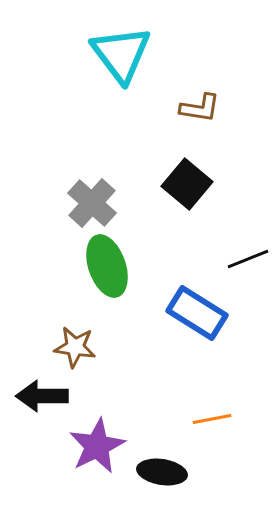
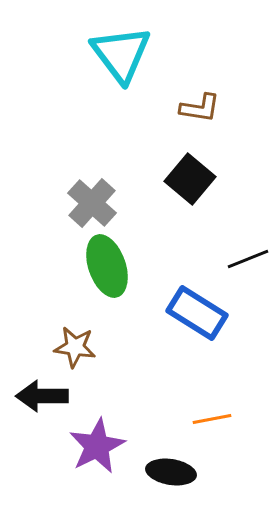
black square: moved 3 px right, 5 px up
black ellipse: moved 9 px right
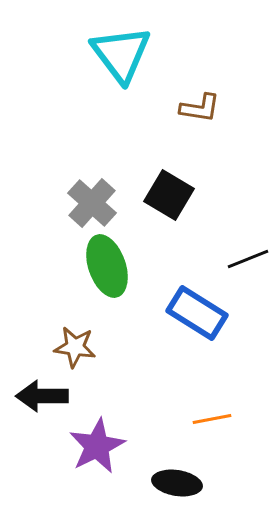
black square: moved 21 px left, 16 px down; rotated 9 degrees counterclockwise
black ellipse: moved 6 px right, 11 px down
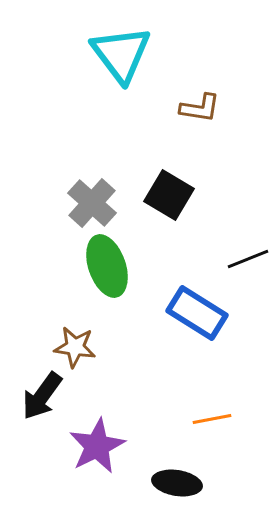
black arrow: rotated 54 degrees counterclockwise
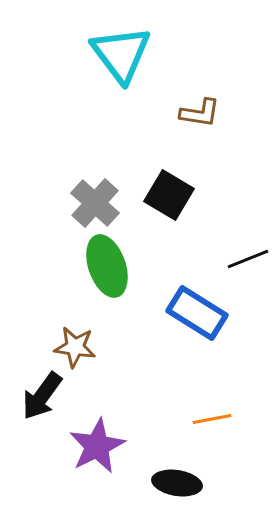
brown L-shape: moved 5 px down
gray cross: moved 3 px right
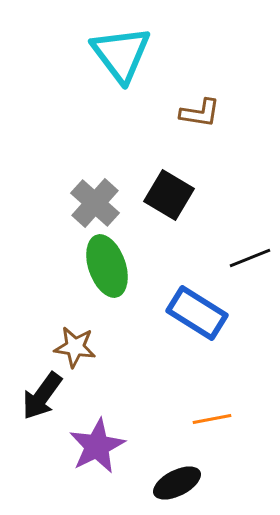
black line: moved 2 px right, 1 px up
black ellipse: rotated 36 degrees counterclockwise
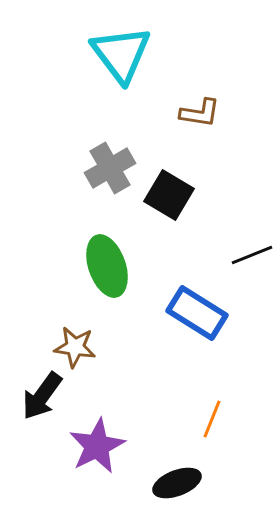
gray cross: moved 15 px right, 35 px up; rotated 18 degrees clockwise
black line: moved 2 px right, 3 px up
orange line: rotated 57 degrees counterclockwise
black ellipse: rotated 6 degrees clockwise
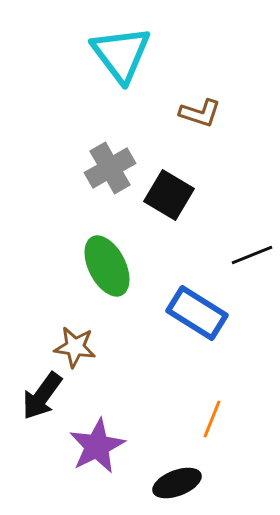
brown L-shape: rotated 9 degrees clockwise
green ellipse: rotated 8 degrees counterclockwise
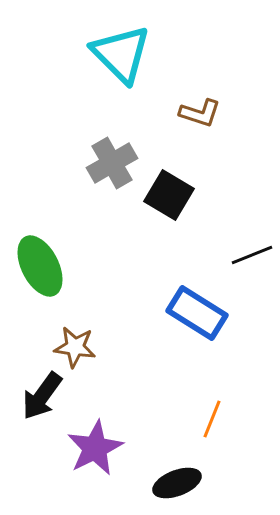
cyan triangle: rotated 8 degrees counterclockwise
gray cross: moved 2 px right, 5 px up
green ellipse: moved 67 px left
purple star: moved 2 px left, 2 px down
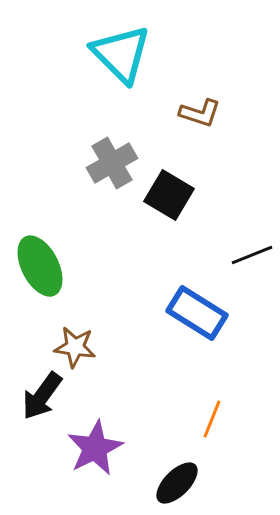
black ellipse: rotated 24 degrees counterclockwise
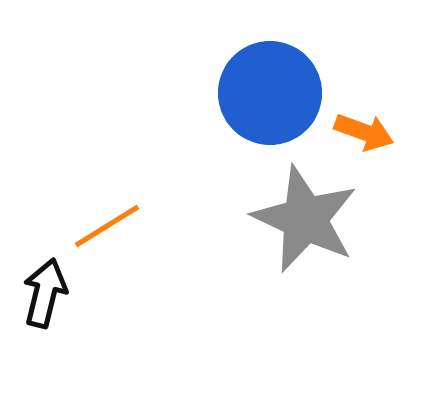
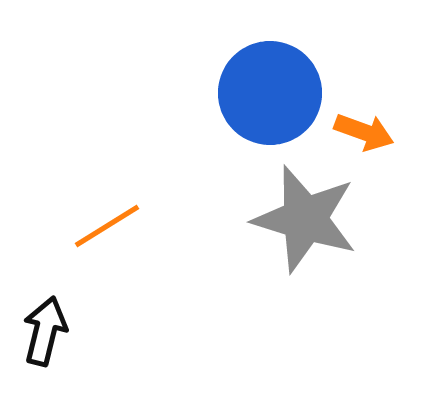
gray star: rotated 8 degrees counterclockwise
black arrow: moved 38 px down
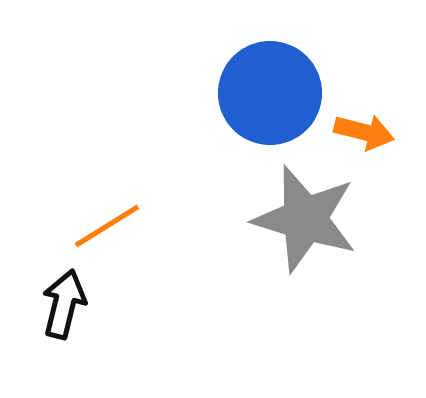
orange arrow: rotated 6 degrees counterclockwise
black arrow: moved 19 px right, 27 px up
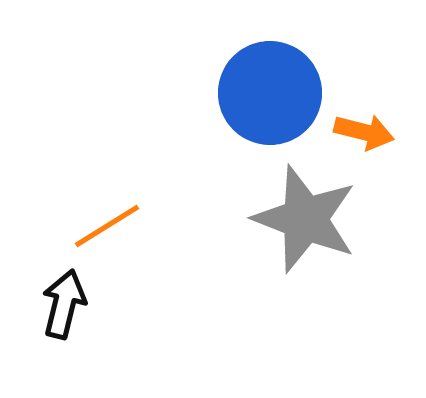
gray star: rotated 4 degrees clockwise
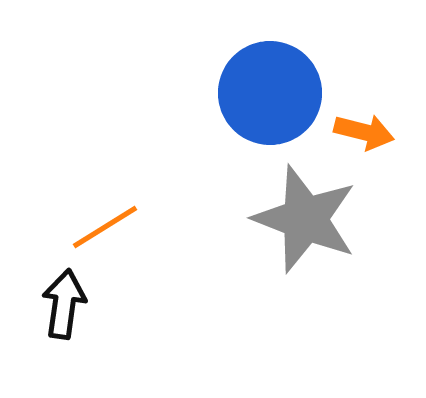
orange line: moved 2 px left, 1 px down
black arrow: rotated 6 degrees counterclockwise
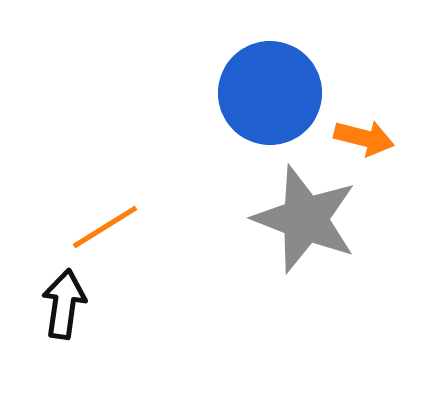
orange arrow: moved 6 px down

--

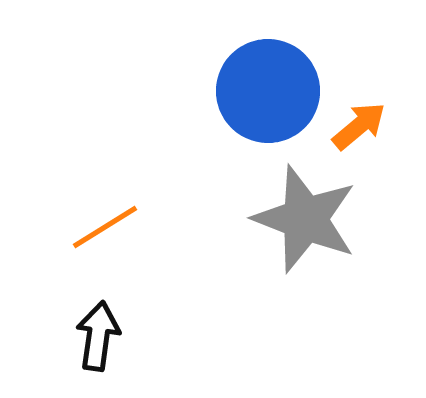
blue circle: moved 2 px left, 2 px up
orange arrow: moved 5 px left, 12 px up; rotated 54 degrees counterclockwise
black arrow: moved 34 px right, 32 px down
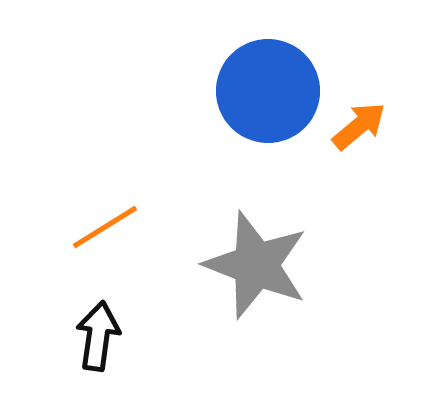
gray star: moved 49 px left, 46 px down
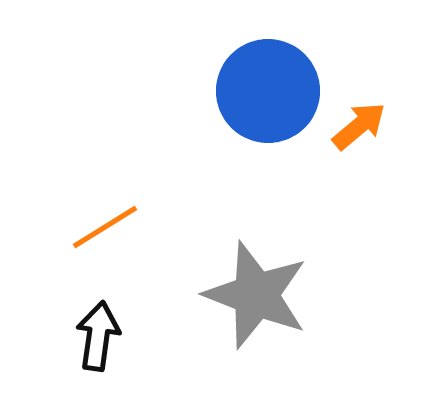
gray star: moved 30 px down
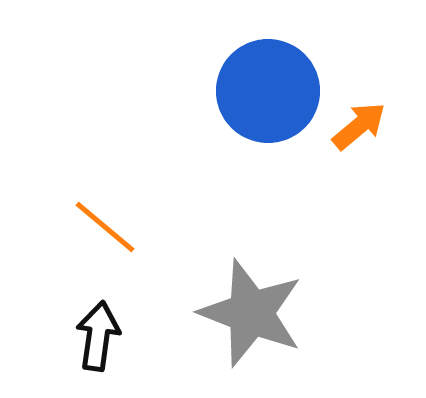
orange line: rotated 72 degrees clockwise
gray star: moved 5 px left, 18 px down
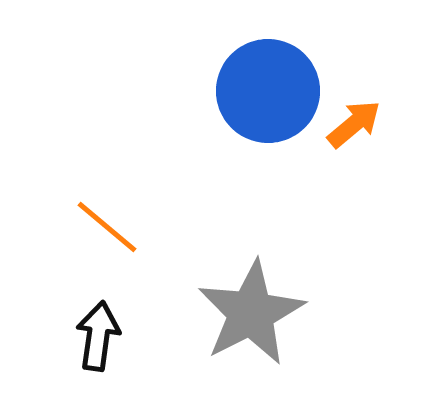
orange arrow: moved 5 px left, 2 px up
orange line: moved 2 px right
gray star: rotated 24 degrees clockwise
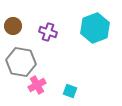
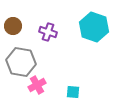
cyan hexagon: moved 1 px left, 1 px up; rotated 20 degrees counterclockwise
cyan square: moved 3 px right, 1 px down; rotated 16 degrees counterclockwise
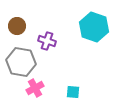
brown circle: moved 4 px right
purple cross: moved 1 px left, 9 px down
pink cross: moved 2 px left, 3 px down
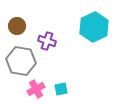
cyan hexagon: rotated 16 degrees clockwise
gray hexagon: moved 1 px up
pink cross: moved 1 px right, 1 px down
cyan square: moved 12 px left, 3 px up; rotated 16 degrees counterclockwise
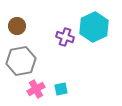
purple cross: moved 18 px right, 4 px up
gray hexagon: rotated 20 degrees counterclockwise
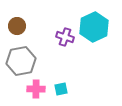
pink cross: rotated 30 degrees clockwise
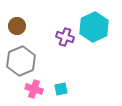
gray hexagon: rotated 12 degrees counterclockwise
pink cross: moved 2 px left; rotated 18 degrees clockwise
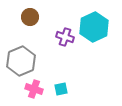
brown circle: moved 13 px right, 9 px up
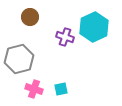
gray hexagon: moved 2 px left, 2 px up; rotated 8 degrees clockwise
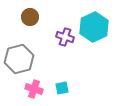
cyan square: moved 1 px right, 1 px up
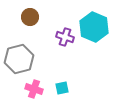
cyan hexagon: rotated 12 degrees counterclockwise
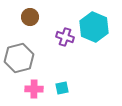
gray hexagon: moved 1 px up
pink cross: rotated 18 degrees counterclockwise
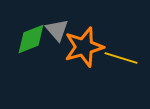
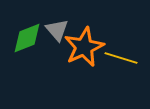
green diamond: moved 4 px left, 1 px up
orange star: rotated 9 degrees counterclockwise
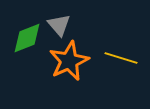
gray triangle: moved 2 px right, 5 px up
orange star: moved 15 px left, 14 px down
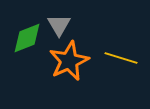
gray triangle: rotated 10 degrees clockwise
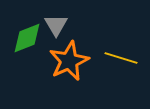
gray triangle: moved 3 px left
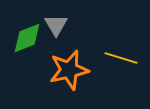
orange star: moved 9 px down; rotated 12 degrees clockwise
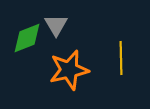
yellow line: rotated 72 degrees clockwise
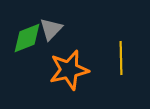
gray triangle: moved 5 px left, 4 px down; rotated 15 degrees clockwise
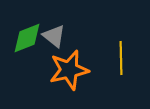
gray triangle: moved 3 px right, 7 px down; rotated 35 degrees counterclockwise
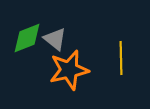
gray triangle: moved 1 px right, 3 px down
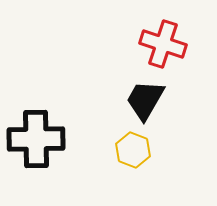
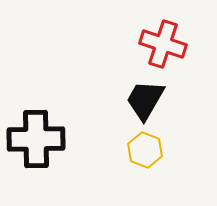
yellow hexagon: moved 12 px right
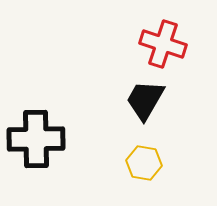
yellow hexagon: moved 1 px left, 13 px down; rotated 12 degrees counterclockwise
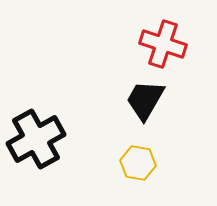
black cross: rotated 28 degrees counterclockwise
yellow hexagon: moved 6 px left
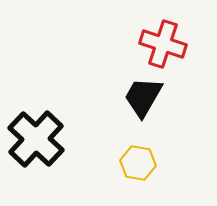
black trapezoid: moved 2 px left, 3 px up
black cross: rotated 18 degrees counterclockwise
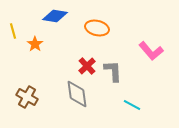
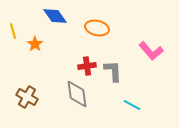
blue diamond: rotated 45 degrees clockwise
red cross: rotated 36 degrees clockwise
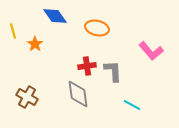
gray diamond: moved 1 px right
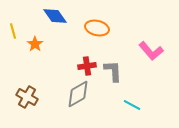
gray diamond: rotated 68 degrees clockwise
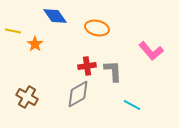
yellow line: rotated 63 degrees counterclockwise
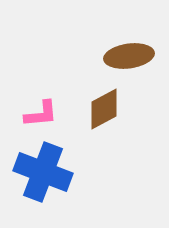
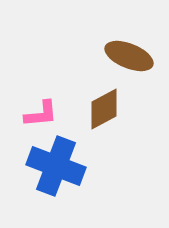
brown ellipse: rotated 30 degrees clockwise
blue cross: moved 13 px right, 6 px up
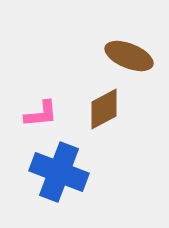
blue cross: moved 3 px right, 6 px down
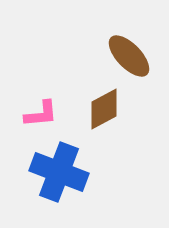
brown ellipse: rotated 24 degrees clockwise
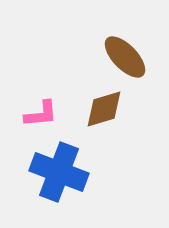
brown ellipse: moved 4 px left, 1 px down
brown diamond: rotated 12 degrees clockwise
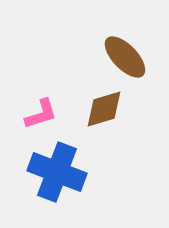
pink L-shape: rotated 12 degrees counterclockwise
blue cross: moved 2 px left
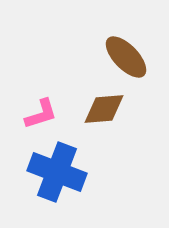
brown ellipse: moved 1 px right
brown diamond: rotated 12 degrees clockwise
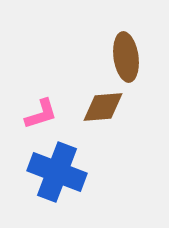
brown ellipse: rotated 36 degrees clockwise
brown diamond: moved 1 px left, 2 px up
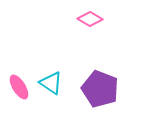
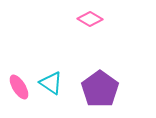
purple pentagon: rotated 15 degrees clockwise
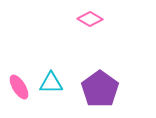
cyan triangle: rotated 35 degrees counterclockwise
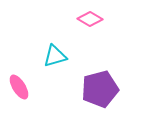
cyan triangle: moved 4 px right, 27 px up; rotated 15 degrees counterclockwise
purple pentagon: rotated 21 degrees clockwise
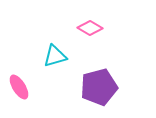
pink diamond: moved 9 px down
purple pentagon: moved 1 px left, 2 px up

### Exercise instructions
Report every line of the listing above that contains the word "yellow", copying each such line in full.

### Problem solution
yellow line: rotated 72 degrees clockwise
yellow hexagon: moved 12 px right
yellow hexagon: moved 1 px left, 13 px down; rotated 12 degrees counterclockwise
yellow hexagon: moved 6 px left
yellow line: rotated 63 degrees counterclockwise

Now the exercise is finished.